When you reach the line containing "turquoise pan: 1 -> 2" in the entries below, start writing out each line exactly, and stop after the line containing "red wallet: 5 -> 4".

DATASET »
-*-*-
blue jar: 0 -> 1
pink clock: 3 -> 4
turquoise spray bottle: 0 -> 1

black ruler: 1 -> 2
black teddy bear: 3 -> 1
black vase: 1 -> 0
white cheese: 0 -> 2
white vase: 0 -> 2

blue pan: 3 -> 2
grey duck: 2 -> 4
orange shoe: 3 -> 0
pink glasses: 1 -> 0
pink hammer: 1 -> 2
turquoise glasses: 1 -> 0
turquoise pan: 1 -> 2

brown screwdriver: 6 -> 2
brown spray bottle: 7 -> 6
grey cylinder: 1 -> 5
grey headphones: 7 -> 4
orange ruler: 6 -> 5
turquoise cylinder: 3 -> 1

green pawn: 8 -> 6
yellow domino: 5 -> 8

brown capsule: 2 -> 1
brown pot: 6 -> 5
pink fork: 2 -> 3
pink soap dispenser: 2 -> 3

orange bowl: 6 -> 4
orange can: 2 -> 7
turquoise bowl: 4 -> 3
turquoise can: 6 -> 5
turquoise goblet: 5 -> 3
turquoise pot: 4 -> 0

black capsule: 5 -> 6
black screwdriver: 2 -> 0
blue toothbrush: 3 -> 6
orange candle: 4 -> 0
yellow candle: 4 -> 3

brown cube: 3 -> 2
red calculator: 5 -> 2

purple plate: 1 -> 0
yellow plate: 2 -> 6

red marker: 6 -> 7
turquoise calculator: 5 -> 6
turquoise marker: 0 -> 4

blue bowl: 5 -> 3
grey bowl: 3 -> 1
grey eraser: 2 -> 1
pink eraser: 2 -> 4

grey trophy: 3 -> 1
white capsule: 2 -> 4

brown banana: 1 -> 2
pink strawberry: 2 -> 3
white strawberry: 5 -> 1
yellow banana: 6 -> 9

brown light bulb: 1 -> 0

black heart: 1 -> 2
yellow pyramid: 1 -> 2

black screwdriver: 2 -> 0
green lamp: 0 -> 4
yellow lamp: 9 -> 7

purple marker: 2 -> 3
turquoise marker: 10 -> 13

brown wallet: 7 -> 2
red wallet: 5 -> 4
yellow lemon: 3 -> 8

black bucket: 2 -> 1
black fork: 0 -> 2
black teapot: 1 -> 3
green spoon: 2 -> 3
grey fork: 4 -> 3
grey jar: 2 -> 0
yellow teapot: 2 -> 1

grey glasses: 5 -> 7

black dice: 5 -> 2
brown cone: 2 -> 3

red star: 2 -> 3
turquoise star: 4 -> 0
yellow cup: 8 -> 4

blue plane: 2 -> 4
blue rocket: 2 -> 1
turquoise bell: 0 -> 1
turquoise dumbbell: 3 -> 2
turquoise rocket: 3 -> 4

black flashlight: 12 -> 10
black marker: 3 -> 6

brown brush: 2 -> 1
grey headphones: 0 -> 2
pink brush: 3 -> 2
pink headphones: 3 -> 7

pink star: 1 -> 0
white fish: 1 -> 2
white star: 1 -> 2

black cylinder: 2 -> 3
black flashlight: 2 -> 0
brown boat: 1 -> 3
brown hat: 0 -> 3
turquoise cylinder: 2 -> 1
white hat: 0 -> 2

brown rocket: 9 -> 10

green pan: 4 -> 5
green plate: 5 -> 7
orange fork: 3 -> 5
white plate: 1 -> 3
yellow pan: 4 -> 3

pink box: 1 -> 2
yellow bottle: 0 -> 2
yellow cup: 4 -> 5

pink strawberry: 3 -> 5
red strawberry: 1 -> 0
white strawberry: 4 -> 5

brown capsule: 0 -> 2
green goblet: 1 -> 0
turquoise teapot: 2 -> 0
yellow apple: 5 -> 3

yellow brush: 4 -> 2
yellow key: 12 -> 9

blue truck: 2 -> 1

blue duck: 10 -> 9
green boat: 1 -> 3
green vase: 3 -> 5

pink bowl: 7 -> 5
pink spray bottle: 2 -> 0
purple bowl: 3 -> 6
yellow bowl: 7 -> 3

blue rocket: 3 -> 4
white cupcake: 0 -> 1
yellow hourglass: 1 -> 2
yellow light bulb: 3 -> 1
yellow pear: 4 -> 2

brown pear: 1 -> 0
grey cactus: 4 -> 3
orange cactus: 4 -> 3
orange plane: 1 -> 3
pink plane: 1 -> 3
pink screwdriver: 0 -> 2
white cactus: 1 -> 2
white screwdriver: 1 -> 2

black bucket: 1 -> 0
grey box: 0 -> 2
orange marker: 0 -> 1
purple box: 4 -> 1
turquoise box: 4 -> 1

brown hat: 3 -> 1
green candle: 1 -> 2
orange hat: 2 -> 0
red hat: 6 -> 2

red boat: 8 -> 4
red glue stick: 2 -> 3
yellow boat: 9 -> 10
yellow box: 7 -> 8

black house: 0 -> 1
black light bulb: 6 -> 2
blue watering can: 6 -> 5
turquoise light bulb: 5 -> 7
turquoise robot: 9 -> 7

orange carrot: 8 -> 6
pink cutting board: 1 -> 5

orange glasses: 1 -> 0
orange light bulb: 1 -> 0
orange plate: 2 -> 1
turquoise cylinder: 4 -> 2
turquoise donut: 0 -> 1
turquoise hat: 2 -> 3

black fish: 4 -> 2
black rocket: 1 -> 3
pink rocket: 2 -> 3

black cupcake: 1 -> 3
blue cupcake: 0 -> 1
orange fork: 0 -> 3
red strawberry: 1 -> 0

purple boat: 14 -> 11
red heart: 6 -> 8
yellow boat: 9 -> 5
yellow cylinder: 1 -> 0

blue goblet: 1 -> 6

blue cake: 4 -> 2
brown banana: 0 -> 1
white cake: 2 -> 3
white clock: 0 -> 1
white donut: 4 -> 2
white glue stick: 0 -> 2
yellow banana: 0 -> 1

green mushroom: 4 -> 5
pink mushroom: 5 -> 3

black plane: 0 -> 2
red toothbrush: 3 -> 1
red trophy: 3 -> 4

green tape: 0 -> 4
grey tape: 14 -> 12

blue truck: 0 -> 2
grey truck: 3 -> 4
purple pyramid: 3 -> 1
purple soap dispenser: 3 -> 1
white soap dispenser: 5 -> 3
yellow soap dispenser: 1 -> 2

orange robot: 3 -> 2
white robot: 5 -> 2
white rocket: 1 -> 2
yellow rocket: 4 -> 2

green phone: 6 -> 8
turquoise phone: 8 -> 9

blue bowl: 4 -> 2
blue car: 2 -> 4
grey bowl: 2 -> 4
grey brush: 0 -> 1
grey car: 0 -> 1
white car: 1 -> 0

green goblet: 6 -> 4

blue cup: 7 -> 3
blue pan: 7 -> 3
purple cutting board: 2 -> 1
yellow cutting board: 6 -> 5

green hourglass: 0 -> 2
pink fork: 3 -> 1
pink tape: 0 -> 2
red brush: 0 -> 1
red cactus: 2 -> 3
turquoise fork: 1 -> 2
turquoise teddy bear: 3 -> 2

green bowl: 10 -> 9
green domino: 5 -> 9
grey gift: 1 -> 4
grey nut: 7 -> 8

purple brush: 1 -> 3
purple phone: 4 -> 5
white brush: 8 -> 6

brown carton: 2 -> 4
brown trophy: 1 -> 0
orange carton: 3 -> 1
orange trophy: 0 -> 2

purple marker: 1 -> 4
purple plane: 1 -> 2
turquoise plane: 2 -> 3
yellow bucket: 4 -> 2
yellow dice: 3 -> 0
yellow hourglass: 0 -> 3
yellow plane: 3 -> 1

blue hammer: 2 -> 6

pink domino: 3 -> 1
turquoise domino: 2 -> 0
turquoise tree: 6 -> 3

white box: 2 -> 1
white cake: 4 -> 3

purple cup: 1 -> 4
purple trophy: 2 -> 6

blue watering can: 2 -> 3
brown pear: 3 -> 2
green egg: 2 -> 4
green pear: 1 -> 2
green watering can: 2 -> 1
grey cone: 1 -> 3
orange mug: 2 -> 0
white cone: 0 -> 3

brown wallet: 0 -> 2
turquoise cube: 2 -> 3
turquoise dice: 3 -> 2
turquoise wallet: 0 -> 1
-*-*-
RESPONSE »
turquoise pan: 1 -> 2

brown screwdriver: 6 -> 2
brown spray bottle: 7 -> 6
grey cylinder: 1 -> 5
grey headphones: 7 -> 4
orange ruler: 6 -> 5
turquoise cylinder: 3 -> 1

green pawn: 8 -> 6
yellow domino: 5 -> 8

brown capsule: 2 -> 1
brown pot: 6 -> 5
pink fork: 2 -> 3
pink soap dispenser: 2 -> 3

orange bowl: 6 -> 4
orange can: 2 -> 7
turquoise bowl: 4 -> 3
turquoise can: 6 -> 5
turquoise goblet: 5 -> 3
turquoise pot: 4 -> 0

black capsule: 5 -> 6
black screwdriver: 2 -> 0
blue toothbrush: 3 -> 6
orange candle: 4 -> 0
yellow candle: 4 -> 3

brown cube: 3 -> 2
red calculator: 5 -> 2

purple plate: 1 -> 0
yellow plate: 2 -> 6

red marker: 6 -> 7
turquoise calculator: 5 -> 6
turquoise marker: 0 -> 4

blue bowl: 5 -> 3
grey bowl: 3 -> 1
grey eraser: 2 -> 1
pink eraser: 2 -> 4

grey trophy: 3 -> 1
white capsule: 2 -> 4

brown banana: 1 -> 2
pink strawberry: 2 -> 3
white strawberry: 5 -> 1
yellow banana: 6 -> 9

brown light bulb: 1 -> 0

black heart: 1 -> 2
yellow pyramid: 1 -> 2

black screwdriver: 2 -> 0
green lamp: 0 -> 4
yellow lamp: 9 -> 7

purple marker: 2 -> 3
turquoise marker: 10 -> 13

brown wallet: 7 -> 2
red wallet: 5 -> 4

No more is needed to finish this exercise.